■ **GIVEN REQUEST**
Copy every entry below word for word, and omit the pictures from your copy.

■ **TASK INPUTS**
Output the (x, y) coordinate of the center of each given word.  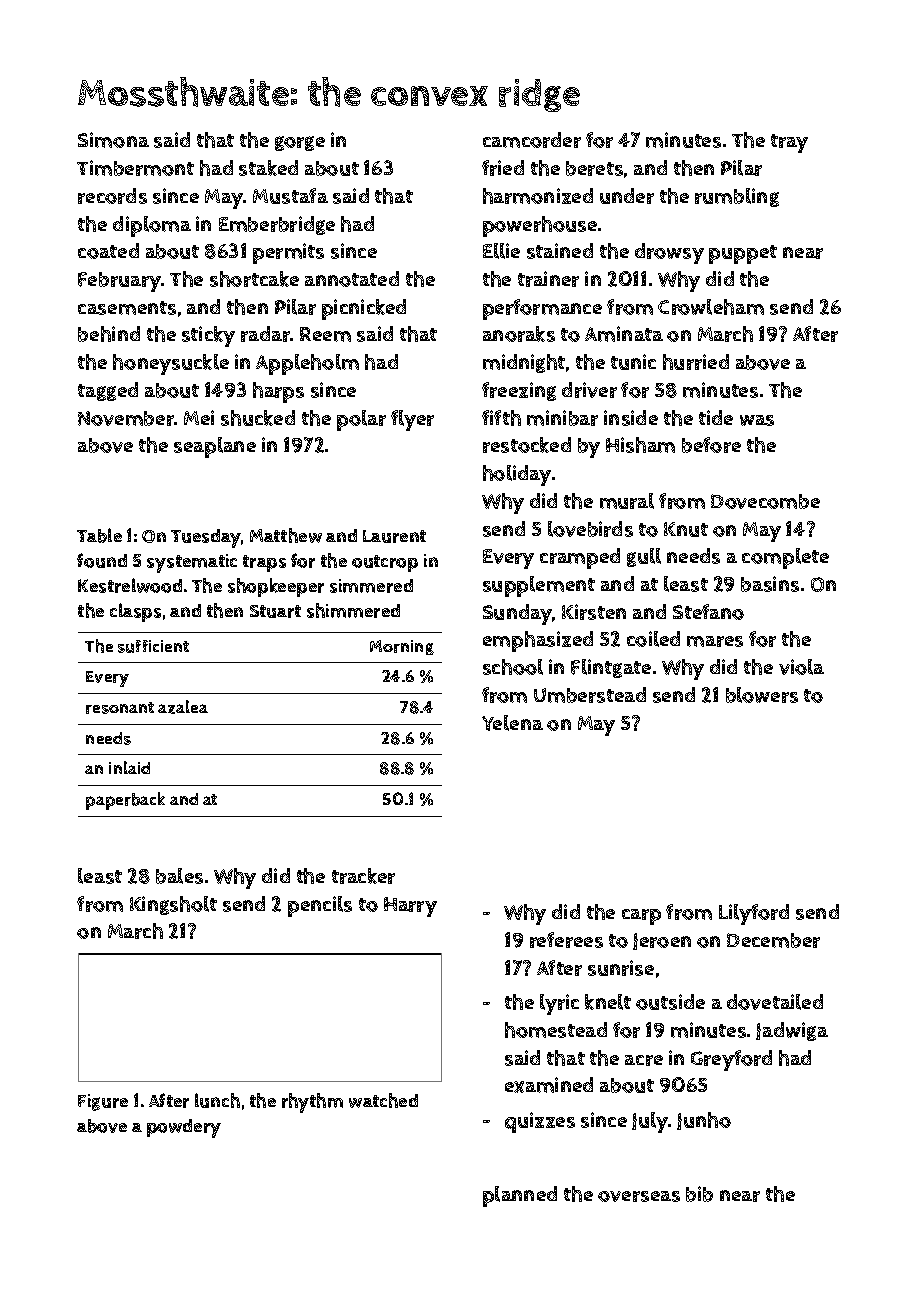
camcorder (532, 140)
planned (520, 1196)
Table (99, 535)
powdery (184, 1128)
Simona (113, 140)
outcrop (385, 563)
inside (631, 418)
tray (789, 143)
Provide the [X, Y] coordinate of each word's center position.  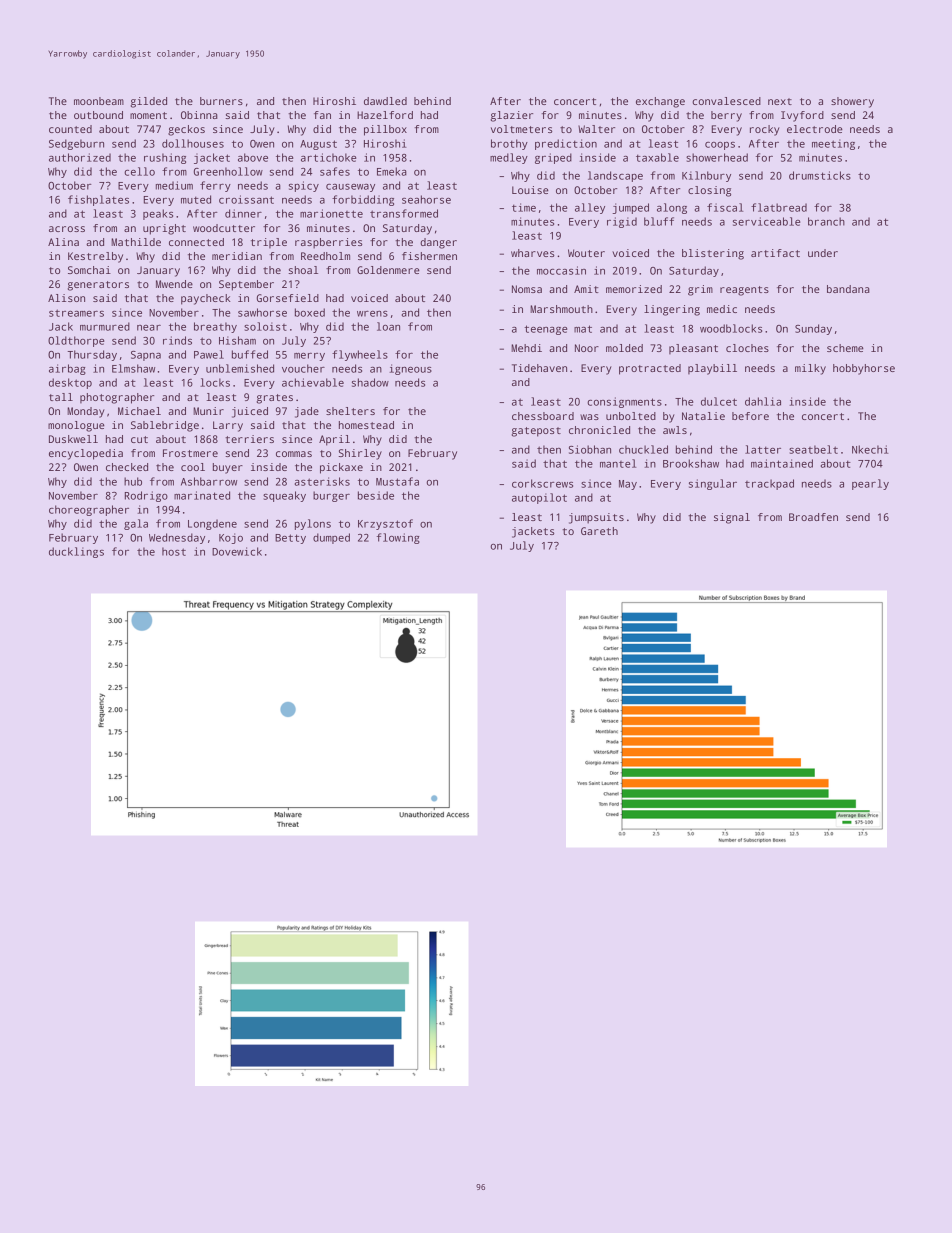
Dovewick [237, 551]
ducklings [76, 552]
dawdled [385, 101]
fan [322, 115]
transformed [404, 213]
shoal [303, 270]
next [780, 101]
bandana [848, 289]
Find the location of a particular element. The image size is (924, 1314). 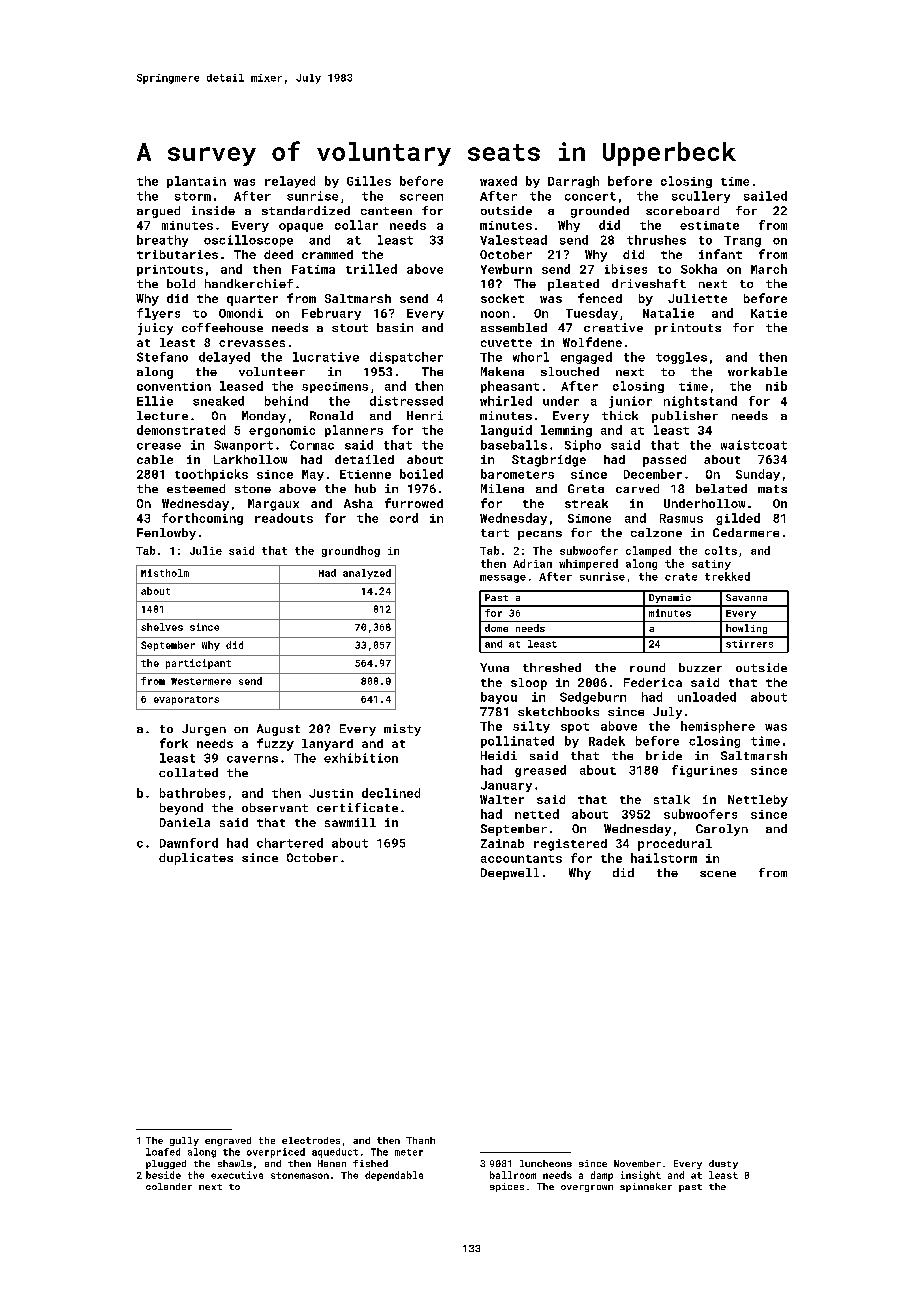

sailed is located at coordinates (765, 196).
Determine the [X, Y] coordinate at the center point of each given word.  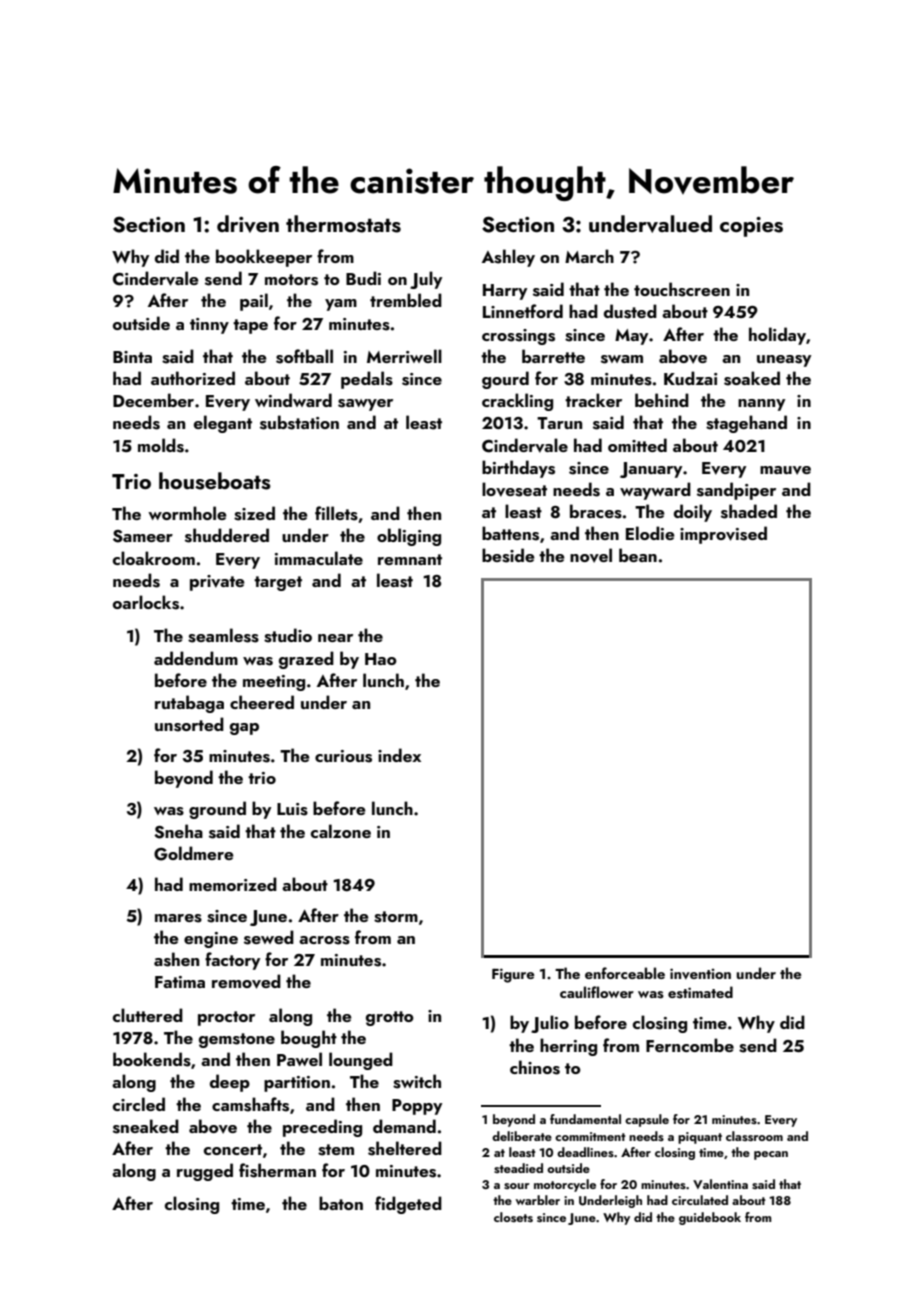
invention [700, 973]
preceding [322, 1128]
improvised [723, 535]
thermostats [343, 224]
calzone [341, 831]
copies [751, 227]
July [426, 280]
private [217, 583]
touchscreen [682, 289]
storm [396, 917]
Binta [132, 357]
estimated [700, 992]
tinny [209, 326]
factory [232, 961]
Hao [381, 659]
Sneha [178, 831]
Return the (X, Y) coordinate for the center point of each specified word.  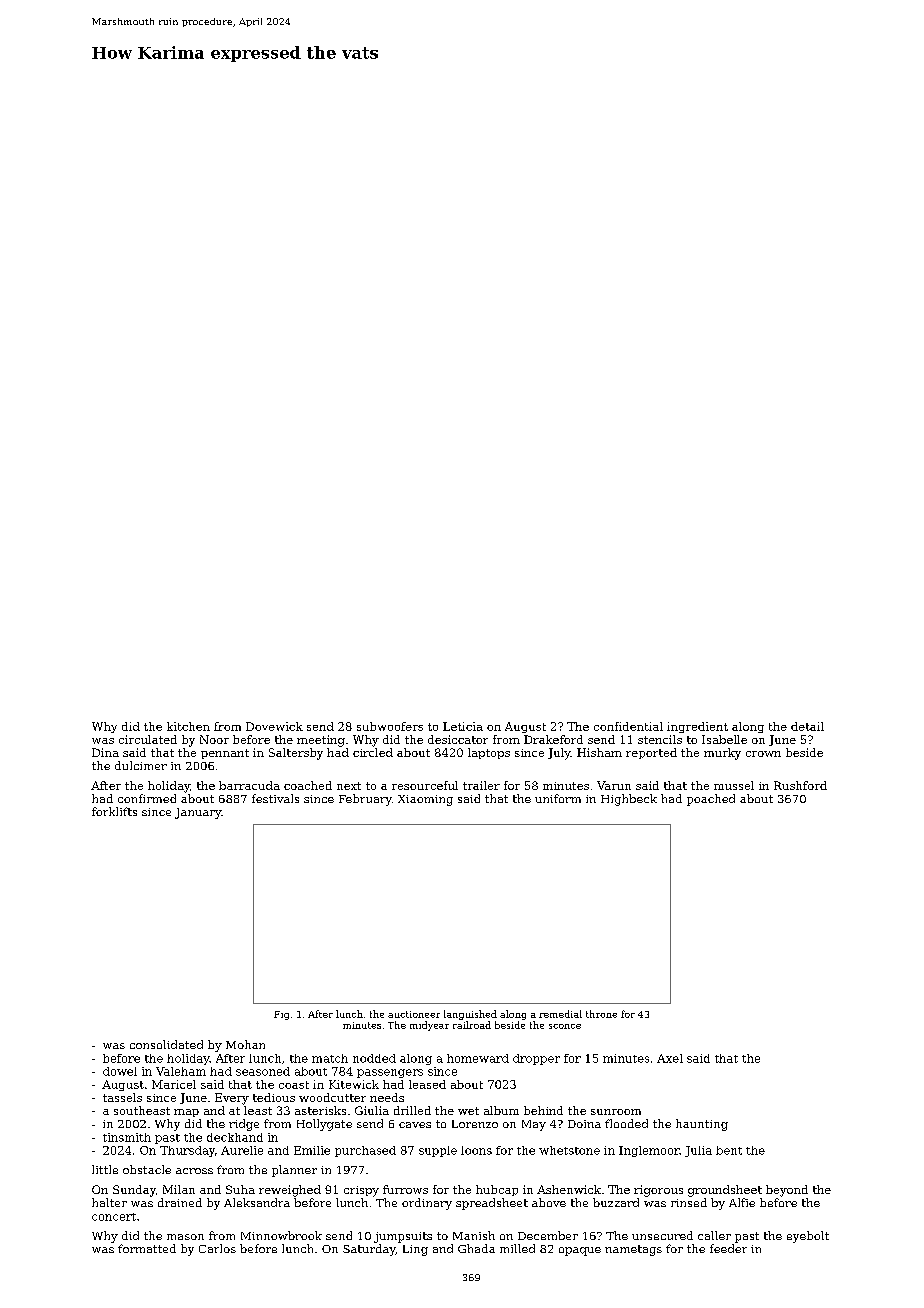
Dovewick (274, 726)
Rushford (800, 785)
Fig (281, 1015)
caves (415, 1125)
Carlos (217, 1248)
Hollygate (324, 1125)
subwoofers (390, 726)
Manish (474, 1235)
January (198, 813)
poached (711, 800)
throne (601, 1014)
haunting (702, 1125)
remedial (560, 1014)
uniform (558, 798)
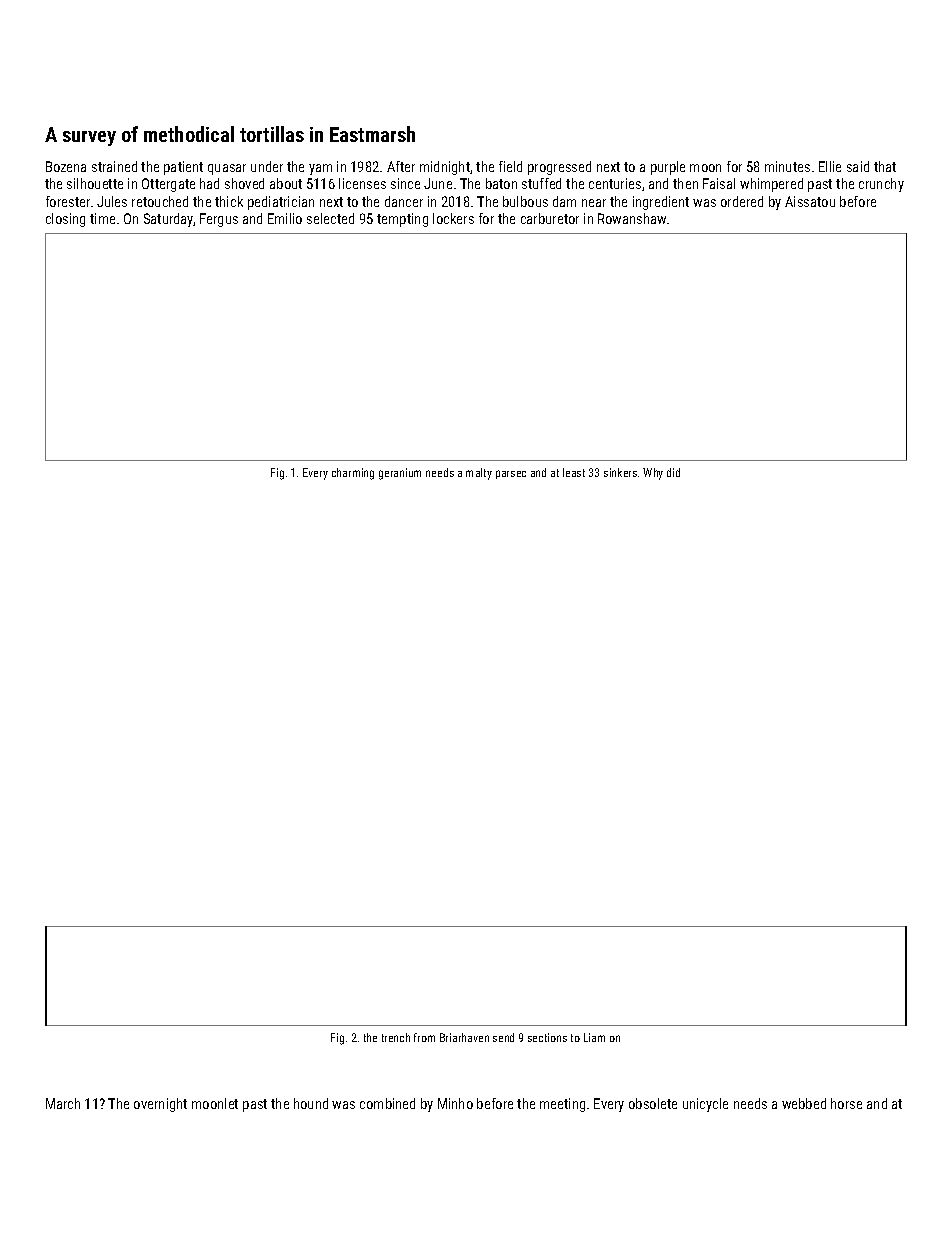 The image size is (952, 1233). What do you see at coordinates (114, 166) in the page?
I see `strained` at bounding box center [114, 166].
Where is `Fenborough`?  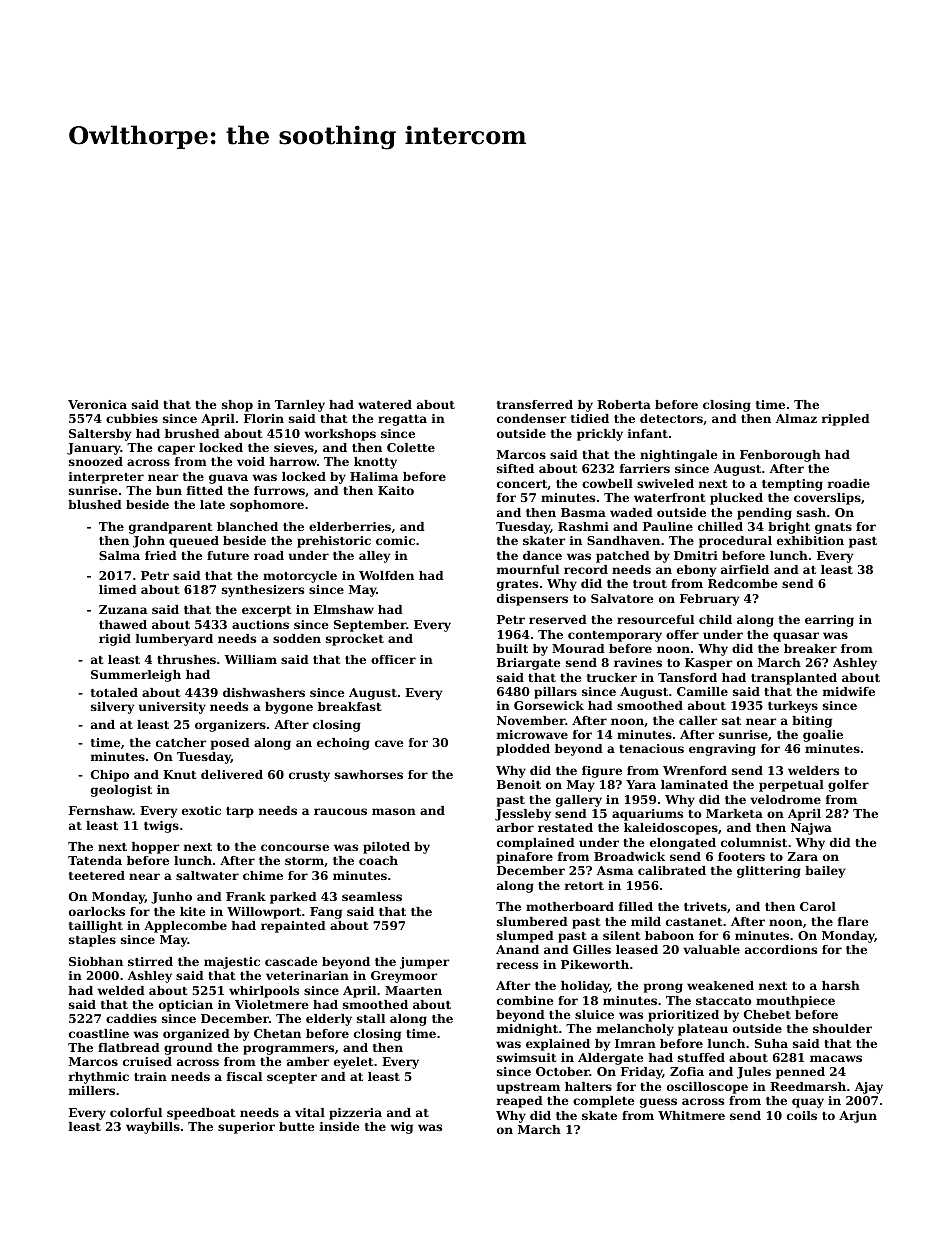
Fenborough is located at coordinates (780, 456).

■ **REPLY TO THE TASK**
Output the (x, y) coordinate of the center of each given word.  
camcorder (532, 140)
planned (520, 1196)
Table (99, 535)
powdery (184, 1128)
Simona (113, 140)
outcrop (385, 563)
inside (631, 418)
tray (789, 143)
Provide the [X, Y] coordinate of each word's center position.  
Dovewick [237, 551]
ducklings [76, 552]
dawdled [385, 101]
fan [322, 115]
transformed [404, 213]
shoal [303, 270]
next [780, 101]
bandana [848, 289]
Find the location of a particular element. The image size is (924, 1314). 

sailed is located at coordinates (765, 196).
Determine the [X, Y] coordinate at the center point of each given word.  
invention [700, 973]
preceding [322, 1128]
improvised [723, 535]
thermostats [343, 224]
calzone [341, 831]
copies [751, 227]
July [426, 280]
private [217, 583]
touchscreen [682, 289]
storm [396, 917]
Binta [132, 357]
estimated [700, 992]
tinny [209, 326]
factory [232, 961]
Hao [381, 659]
Sneha [178, 831]
Return the (X, Y) coordinate for the center point of each specified word.  
Dovewick (274, 726)
Rushford (800, 785)
Fig (281, 1015)
caves (415, 1125)
Carlos (217, 1248)
Hollygate (324, 1125)
subwoofers (390, 726)
Manish (474, 1235)
January (198, 813)
poached (711, 800)
throne (601, 1014)
haunting (702, 1125)
remedial (560, 1014)
uniform (558, 798)
 The image size is (952, 1233). What do you see at coordinates (114, 166) in the page?
I see `strained` at bounding box center [114, 166].
Where is `Fenborough`?  
Fenborough is located at coordinates (780, 456).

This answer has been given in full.